» **Records supplied**
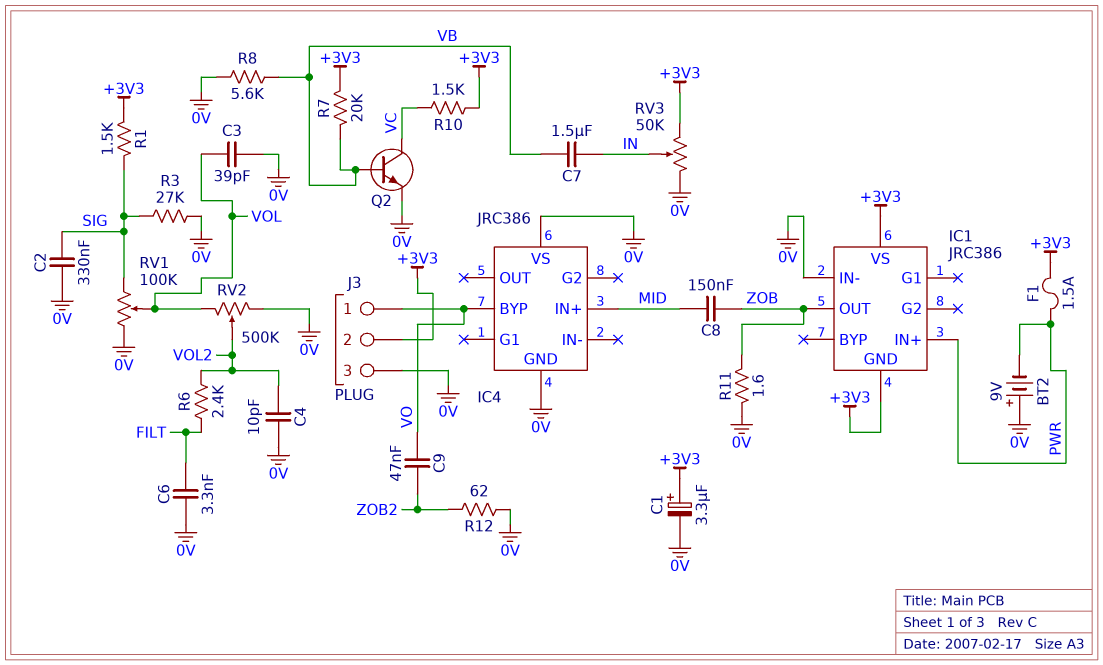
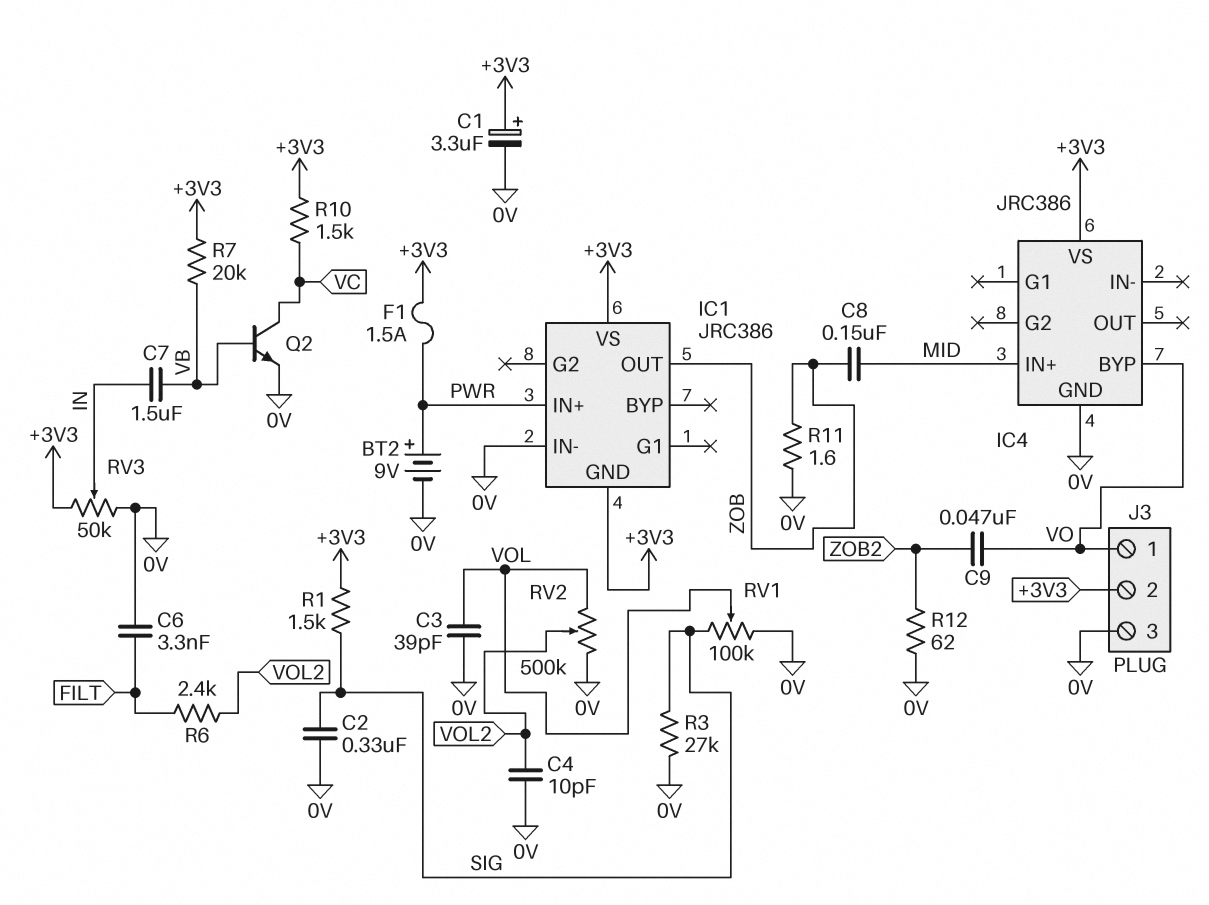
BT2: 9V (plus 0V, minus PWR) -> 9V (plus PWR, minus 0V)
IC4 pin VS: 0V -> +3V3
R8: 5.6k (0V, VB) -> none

==

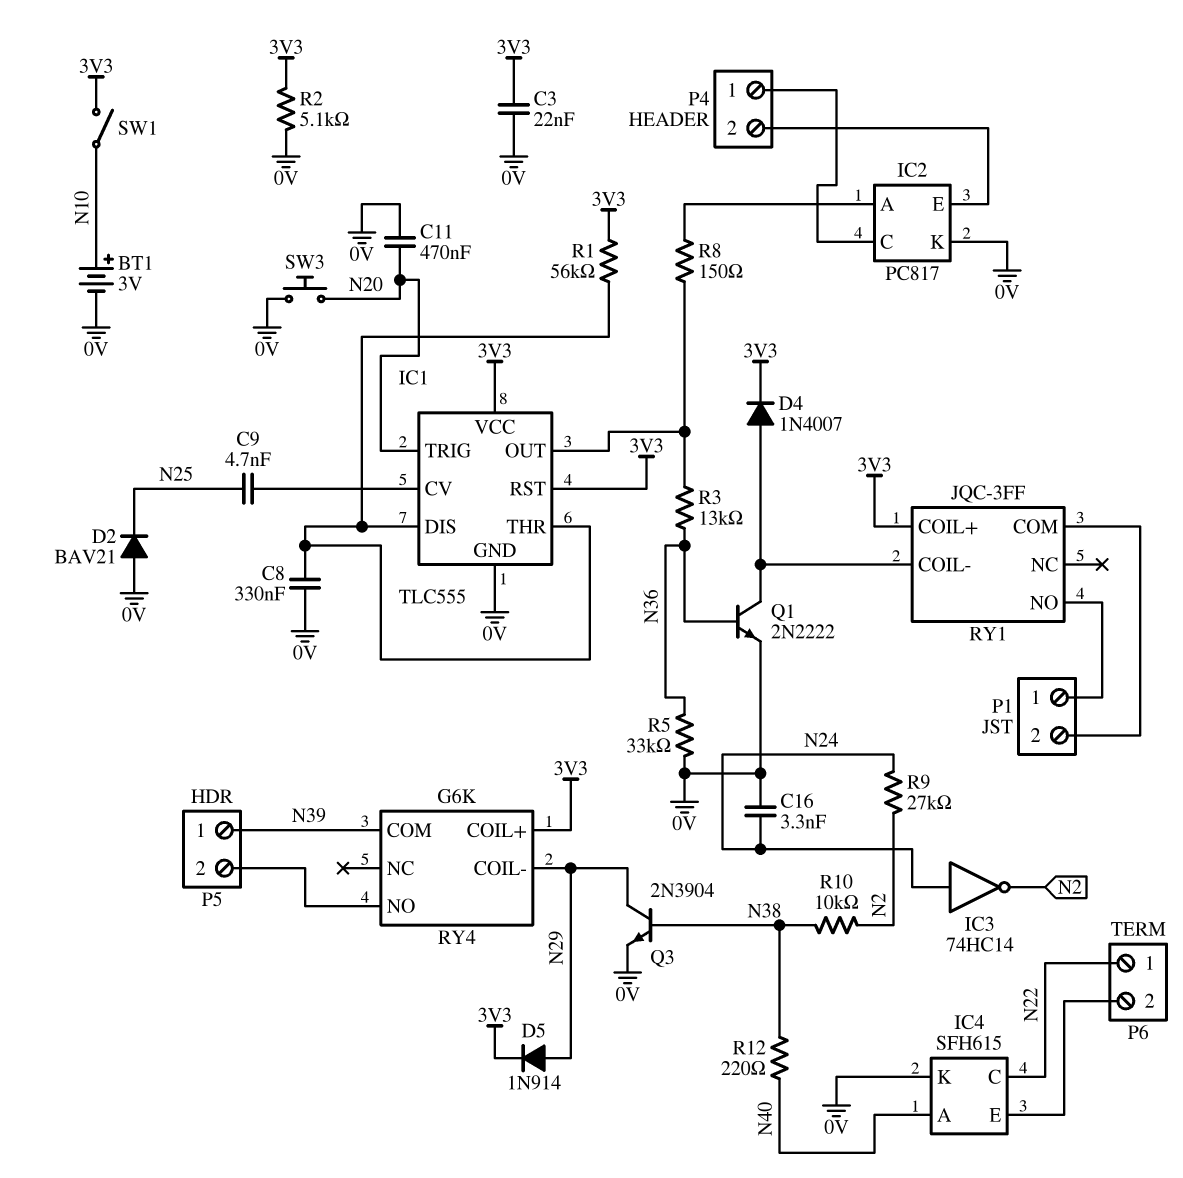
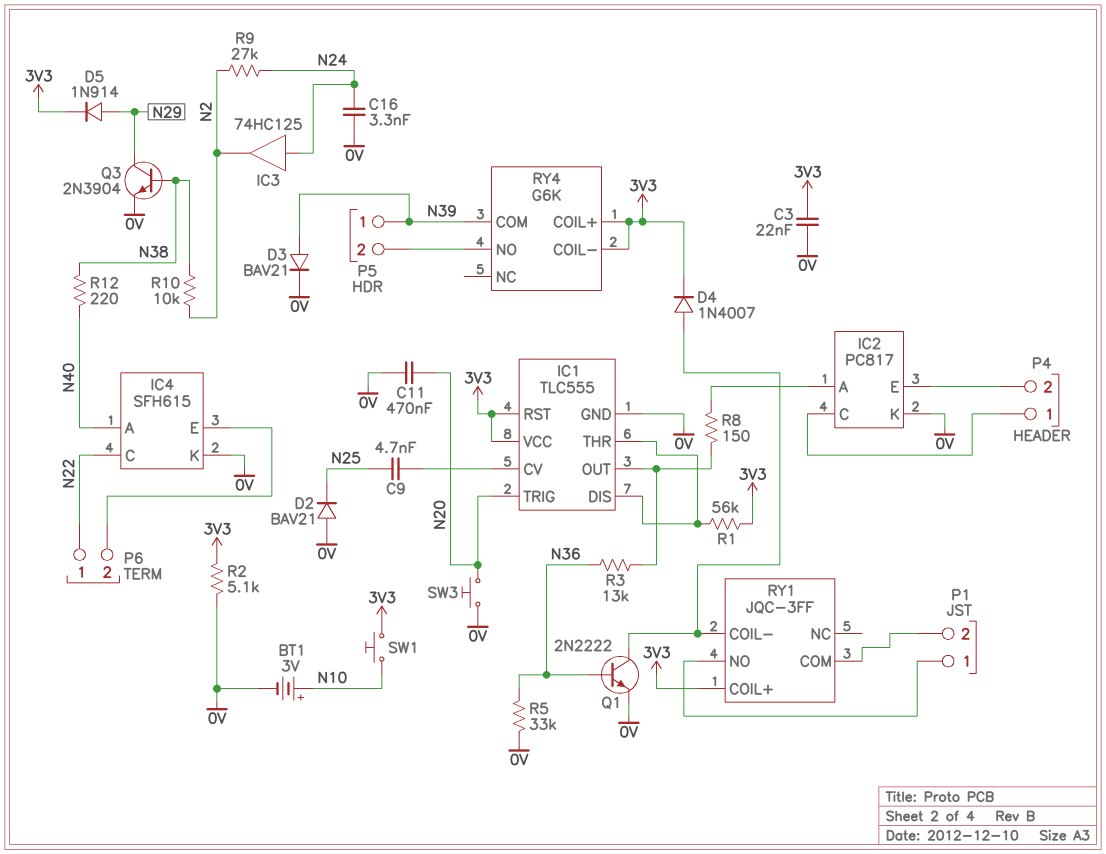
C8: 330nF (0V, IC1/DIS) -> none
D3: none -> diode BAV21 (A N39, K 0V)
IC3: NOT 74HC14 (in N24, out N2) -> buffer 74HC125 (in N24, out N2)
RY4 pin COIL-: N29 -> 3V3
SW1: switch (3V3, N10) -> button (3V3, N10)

* * *

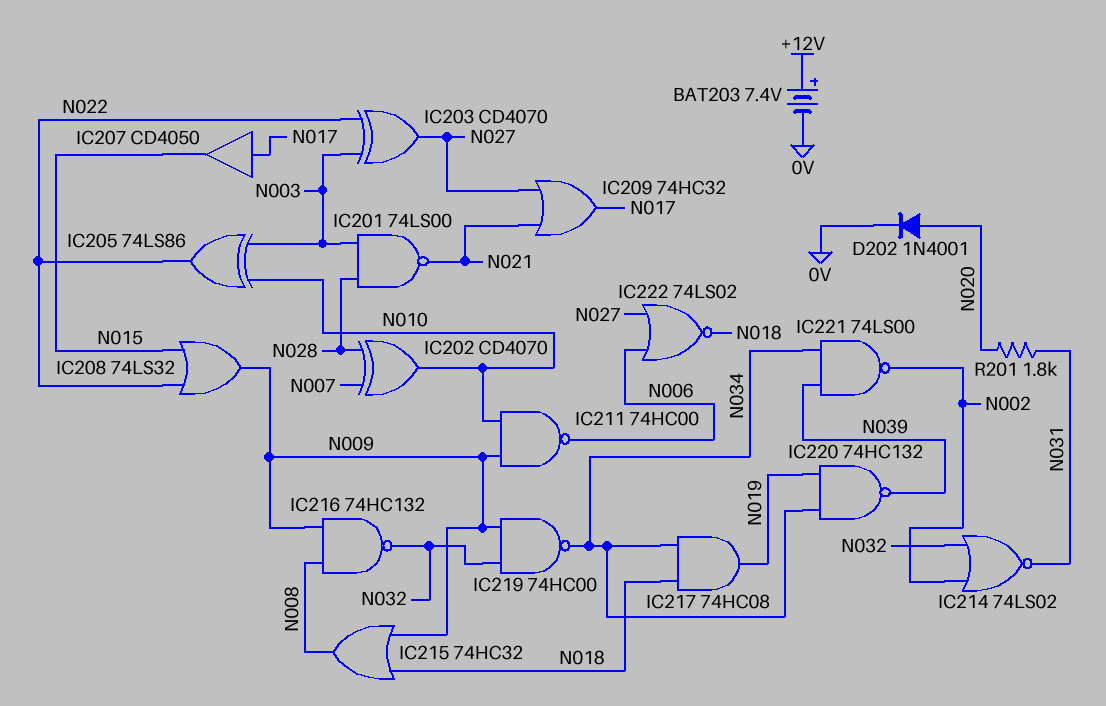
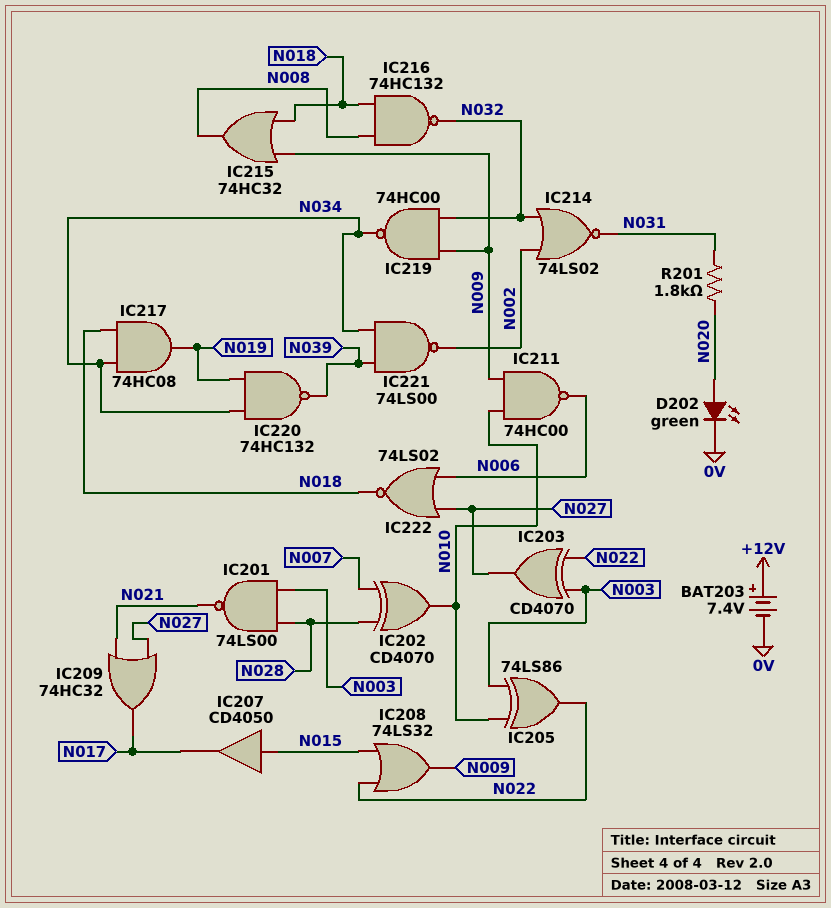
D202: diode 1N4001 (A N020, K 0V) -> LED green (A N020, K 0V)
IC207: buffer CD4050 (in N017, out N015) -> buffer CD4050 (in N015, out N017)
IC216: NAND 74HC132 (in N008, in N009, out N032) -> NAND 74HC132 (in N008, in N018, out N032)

» **Task to carry out**
Scan the listing for the string "diode". Copy each line that has it.

» **Response below**
D3: none -> diode BAV21 (A N39, K 0V)
D202: diode 1N4001 (A N020, K 0V) -> LED green (A N020, K 0V)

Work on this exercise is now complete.